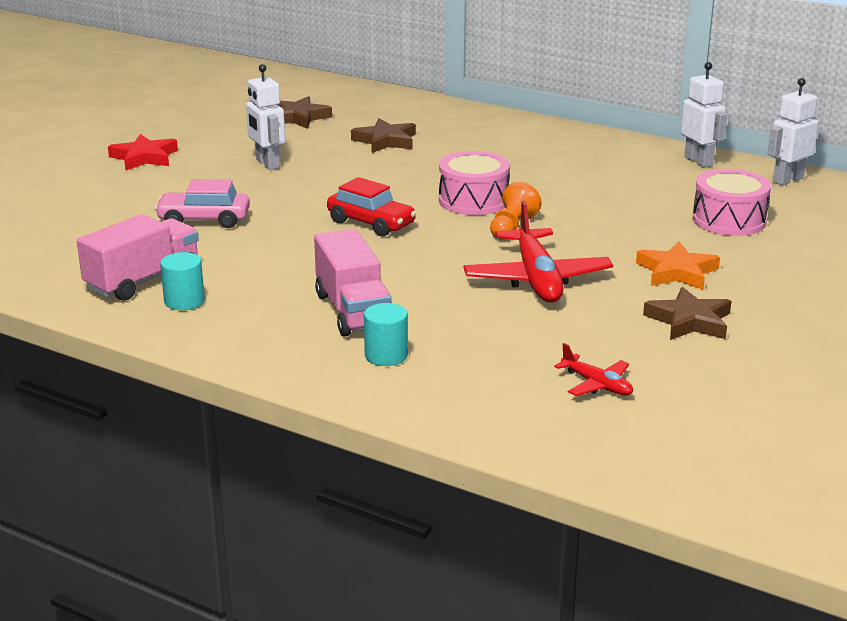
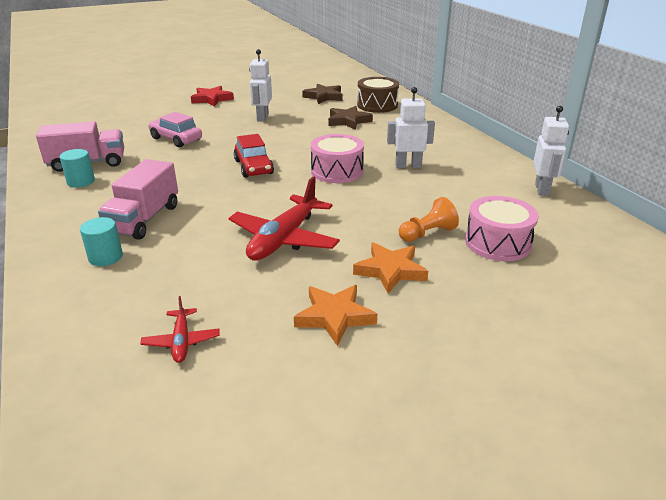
camera: 35 degrees right, 5 degrees up
(386, 113) = (377, 105): none -> brown drum
(512, 227) = (330, 196): orange pawn -> orange pawn (427, 233)
(689, 321) = (334, 317): brown star -> orange star
(787, 180) = (599, 225): white robot -> white robot (408, 166)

^^^^^^^^

» **TASK TO COMPLETE**: Search the data above for the string "brown" and return every line that has it.

» **ANSWER SECTION**:
(386, 113) = (377, 105): none -> brown drum
(689, 321) = (334, 317): brown star -> orange star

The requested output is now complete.